DATA:
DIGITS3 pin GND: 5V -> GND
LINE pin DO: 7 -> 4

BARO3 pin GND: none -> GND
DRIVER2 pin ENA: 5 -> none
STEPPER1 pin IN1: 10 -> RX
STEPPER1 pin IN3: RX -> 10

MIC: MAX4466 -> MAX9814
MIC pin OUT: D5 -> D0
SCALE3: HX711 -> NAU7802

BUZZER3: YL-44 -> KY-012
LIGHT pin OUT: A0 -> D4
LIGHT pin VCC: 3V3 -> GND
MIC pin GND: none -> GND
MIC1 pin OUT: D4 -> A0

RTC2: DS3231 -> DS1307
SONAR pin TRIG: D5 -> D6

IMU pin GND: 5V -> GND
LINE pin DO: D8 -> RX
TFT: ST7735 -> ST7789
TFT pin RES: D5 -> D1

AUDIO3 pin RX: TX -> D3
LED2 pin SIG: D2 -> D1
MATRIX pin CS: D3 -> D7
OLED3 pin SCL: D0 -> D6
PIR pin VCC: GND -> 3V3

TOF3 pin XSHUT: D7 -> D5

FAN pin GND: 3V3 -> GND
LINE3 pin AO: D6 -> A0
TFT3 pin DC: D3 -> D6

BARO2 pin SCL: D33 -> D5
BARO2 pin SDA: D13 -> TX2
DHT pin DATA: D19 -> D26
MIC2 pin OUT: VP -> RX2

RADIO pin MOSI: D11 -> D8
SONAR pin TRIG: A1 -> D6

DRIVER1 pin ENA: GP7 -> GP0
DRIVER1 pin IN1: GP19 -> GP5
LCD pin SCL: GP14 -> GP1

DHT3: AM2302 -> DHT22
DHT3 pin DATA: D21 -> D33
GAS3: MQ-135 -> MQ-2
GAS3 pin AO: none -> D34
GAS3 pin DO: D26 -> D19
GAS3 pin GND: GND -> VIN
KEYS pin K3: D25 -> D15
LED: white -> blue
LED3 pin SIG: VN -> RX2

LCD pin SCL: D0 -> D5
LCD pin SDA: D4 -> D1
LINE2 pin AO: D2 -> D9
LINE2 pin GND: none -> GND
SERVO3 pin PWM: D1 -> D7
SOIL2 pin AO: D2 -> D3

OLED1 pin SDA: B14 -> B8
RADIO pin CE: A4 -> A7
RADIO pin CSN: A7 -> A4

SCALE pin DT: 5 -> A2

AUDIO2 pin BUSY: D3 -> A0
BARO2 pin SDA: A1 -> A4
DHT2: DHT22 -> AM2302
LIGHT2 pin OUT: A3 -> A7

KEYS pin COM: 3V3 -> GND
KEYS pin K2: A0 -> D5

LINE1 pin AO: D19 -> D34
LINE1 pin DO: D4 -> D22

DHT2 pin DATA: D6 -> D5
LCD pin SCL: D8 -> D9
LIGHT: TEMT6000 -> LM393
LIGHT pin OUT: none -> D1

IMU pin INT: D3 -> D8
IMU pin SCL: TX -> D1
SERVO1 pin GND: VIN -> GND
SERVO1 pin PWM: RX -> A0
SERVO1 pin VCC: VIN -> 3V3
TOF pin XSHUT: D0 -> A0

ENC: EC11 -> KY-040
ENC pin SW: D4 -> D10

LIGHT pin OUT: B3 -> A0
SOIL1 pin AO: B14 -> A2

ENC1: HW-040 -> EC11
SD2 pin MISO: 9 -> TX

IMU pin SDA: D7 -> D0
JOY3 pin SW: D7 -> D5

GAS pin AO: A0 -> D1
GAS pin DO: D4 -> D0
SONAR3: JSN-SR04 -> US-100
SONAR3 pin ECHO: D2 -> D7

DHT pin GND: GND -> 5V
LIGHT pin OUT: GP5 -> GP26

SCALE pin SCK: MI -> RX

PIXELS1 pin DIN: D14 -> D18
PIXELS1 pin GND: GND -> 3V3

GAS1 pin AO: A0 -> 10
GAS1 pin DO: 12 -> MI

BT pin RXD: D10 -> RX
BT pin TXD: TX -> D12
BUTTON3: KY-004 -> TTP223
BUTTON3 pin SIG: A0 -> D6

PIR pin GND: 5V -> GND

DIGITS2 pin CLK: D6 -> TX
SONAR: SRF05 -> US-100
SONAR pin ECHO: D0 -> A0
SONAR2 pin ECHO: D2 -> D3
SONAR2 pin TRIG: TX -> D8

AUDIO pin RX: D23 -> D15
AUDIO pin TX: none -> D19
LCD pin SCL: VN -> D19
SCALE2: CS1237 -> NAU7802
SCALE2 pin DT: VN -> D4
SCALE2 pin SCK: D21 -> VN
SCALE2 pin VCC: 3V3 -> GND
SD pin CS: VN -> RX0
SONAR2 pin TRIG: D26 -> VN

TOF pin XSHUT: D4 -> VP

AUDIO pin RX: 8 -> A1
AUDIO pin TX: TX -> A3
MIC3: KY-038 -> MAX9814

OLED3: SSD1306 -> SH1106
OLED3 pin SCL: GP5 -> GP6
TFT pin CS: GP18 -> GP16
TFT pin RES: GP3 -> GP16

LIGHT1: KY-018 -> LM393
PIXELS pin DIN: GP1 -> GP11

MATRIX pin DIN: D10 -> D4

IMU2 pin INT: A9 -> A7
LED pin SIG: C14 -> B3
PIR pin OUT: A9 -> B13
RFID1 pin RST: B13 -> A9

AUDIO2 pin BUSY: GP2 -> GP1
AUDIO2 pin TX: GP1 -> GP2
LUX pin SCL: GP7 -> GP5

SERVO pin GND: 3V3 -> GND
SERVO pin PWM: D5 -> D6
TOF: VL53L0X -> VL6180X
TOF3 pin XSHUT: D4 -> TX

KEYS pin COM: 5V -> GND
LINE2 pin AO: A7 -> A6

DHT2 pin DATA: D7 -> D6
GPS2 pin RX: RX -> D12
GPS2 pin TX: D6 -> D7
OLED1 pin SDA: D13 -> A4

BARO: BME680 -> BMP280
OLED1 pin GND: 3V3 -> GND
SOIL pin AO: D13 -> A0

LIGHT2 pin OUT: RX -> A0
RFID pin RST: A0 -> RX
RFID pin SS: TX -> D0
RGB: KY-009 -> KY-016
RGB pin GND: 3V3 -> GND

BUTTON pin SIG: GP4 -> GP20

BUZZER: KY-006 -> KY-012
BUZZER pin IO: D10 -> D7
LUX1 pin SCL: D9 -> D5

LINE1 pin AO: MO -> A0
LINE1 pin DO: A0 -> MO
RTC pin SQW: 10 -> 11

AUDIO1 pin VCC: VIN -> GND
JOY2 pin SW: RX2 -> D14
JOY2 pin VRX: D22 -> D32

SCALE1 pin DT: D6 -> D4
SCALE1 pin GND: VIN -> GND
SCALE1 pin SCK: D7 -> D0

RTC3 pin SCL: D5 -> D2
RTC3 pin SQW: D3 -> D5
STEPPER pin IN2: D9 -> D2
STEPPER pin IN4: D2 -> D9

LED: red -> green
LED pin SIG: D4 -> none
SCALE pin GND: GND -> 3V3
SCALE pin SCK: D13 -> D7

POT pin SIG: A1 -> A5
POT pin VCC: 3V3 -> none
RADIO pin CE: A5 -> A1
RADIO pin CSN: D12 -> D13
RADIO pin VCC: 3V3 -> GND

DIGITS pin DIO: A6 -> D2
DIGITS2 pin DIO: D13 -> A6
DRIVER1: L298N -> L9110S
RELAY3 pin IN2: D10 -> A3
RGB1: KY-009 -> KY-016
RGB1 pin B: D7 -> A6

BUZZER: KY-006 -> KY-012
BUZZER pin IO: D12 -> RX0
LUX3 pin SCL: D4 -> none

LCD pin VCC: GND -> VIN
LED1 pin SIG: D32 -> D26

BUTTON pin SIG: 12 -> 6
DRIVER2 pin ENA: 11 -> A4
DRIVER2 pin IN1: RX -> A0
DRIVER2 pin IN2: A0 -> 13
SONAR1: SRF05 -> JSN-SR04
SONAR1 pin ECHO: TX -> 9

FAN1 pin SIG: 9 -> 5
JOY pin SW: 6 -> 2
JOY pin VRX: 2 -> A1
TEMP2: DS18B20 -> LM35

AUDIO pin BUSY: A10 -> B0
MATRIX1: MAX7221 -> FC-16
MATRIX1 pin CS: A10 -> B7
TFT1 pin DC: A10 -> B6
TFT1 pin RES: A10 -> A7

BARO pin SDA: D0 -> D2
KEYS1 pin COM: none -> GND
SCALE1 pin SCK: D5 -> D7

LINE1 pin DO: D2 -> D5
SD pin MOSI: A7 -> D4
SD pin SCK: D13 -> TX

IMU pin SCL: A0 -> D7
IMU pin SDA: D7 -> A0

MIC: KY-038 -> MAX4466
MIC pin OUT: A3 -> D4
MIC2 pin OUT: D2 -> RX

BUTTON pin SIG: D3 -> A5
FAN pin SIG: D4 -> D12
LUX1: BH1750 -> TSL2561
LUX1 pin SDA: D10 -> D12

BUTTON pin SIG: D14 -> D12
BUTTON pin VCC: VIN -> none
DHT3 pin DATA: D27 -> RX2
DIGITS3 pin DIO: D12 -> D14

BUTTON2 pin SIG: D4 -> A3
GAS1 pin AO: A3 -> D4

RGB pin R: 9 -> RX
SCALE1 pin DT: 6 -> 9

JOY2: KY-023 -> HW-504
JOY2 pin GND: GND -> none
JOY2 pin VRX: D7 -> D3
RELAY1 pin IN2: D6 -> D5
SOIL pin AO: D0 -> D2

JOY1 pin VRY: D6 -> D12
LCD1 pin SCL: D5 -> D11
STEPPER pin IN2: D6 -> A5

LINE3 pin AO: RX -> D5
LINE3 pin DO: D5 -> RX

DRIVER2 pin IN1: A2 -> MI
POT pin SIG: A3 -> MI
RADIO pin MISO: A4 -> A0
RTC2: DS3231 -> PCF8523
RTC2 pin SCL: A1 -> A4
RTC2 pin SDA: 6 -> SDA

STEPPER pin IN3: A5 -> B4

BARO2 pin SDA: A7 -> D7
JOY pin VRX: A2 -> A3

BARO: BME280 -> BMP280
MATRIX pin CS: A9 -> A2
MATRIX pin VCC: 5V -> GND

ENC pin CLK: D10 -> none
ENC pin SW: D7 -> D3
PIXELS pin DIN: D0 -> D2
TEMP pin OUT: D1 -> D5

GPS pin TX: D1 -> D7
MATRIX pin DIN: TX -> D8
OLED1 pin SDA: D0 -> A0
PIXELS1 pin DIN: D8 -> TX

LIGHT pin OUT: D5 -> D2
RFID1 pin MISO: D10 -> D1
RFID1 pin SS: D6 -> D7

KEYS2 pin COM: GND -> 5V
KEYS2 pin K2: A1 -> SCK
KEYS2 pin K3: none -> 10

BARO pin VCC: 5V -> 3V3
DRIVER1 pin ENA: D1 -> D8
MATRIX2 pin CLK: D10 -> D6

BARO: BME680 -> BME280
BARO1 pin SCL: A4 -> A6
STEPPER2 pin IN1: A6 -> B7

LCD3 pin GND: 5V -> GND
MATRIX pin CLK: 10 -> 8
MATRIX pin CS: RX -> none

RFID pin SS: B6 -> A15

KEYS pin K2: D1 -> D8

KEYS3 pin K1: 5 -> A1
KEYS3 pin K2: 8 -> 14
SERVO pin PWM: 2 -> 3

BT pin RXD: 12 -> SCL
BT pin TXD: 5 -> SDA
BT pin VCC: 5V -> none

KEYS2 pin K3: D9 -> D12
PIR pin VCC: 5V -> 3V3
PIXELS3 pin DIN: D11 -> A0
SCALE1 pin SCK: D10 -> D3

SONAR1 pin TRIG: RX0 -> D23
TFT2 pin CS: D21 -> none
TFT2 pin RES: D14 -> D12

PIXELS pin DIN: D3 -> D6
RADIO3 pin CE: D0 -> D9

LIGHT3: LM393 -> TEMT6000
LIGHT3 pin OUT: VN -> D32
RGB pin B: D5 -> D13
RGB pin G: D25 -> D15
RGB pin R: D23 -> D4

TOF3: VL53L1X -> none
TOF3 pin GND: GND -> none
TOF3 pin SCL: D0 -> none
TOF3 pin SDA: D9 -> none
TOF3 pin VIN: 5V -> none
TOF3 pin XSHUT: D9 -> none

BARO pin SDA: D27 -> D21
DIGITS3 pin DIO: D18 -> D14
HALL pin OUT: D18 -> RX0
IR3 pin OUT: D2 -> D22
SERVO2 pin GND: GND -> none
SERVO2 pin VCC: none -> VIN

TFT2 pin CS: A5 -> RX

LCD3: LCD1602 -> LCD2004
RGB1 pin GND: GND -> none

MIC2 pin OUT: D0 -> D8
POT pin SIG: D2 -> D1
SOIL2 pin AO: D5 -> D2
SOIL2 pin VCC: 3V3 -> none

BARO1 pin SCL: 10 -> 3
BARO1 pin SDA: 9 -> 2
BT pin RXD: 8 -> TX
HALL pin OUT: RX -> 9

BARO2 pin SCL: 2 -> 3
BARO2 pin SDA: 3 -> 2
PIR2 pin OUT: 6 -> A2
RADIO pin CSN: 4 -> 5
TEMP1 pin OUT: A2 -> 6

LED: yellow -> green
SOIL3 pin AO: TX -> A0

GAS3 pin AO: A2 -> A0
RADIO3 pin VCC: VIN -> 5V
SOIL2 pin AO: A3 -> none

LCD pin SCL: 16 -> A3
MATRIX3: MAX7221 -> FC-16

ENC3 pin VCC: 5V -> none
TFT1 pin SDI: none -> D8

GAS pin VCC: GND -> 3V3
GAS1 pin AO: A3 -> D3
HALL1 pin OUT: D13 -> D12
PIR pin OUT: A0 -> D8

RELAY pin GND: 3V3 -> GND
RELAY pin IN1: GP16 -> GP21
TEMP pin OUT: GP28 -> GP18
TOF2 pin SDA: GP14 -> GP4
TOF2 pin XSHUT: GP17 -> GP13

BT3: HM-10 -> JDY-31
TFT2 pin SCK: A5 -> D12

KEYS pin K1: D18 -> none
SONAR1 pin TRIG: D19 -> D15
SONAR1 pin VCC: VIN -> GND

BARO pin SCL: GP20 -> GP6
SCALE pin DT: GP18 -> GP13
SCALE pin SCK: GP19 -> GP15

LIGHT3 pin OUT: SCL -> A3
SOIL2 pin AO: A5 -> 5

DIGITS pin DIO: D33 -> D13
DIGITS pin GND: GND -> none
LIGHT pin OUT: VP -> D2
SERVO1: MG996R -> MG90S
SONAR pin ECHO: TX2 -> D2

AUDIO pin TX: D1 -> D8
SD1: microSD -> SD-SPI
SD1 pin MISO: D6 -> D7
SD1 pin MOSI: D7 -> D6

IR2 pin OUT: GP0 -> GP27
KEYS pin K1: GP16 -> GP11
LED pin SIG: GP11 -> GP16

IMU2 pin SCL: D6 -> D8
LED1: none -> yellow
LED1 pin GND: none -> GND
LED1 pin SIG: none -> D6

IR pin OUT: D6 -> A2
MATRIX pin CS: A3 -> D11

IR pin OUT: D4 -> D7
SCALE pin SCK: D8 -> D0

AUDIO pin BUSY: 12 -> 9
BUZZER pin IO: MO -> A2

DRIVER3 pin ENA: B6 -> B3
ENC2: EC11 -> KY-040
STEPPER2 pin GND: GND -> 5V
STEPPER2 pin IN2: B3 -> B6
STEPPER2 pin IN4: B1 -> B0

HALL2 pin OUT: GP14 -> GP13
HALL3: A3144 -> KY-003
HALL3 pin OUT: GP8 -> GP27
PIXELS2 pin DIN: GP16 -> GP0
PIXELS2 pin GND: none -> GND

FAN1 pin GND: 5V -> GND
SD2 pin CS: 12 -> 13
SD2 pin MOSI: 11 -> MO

YOUR ASSIGNMENT: Starting at the line that has "PIR pin GND: 5V -> GND" and ending at the line that has "AUDIO pin RX: 8 -> A1", please write out the lines above exactly, leaving out all others.

ANSWER TO THE PROBLEM:
PIR pin GND: 5V -> GND

DIGITS2 pin CLK: D6 -> TX
SONAR: SRF05 -> US-100
SONAR pin ECHO: D0 -> A0
SONAR2 pin ECHO: D2 -> D3
SONAR2 pin TRIG: TX -> D8

AUDIO pin RX: D23 -> D15
AUDIO pin TX: none -> D19
LCD pin SCL: VN -> D19
SCALE2: CS1237 -> NAU7802
SCALE2 pin DT: VN -> D4
SCALE2 pin SCK: D21 -> VN
SCALE2 pin VCC: 3V3 -> GND
SD pin CS: VN -> RX0
SONAR2 pin TRIG: D26 -> VN

TOF pin XSHUT: D4 -> VP

AUDIO pin RX: 8 -> A1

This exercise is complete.